#### Given material

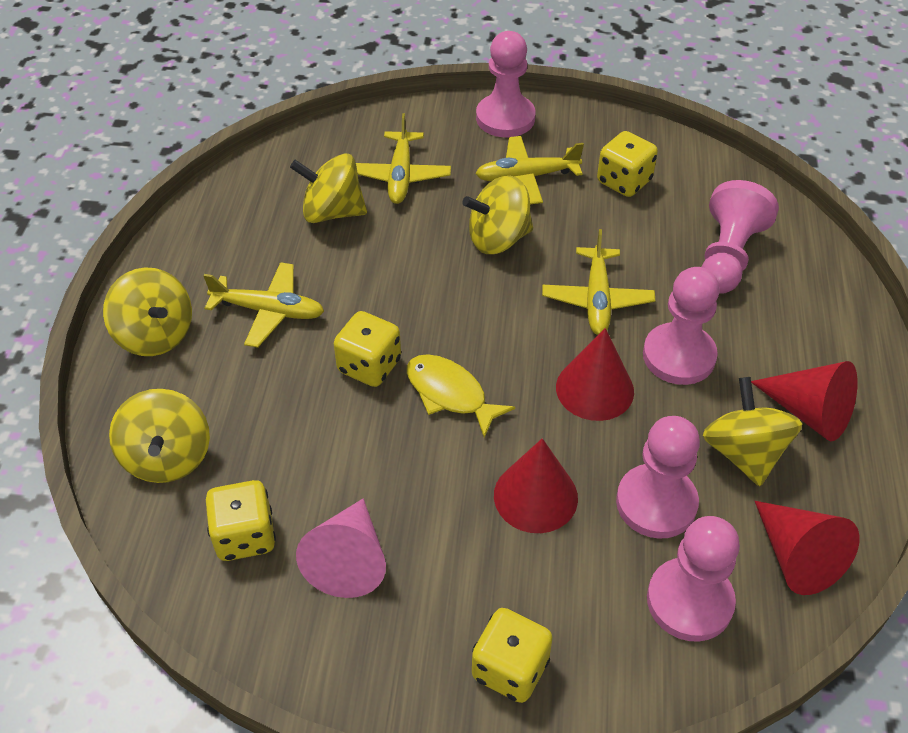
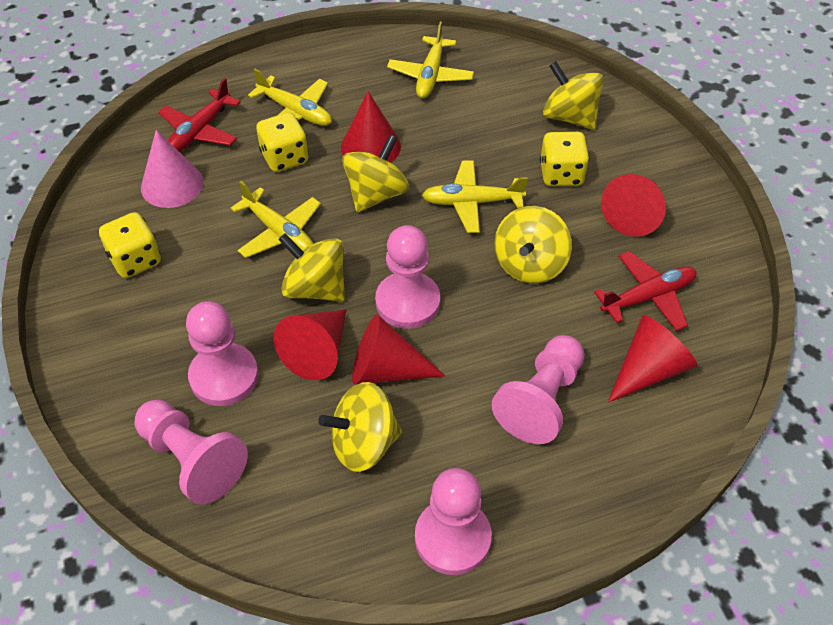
red cone: 4 -> 5
red plane: 0 -> 2
yellow dice: 4 -> 3
yellow fish: 1 -> 0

########

Your answer must contain the full data, repeated exactly, without pictures.

__Solution to this task__:
red cone: 4 -> 5
red plane: 0 -> 2
yellow dice: 4 -> 3
yellow fish: 1 -> 0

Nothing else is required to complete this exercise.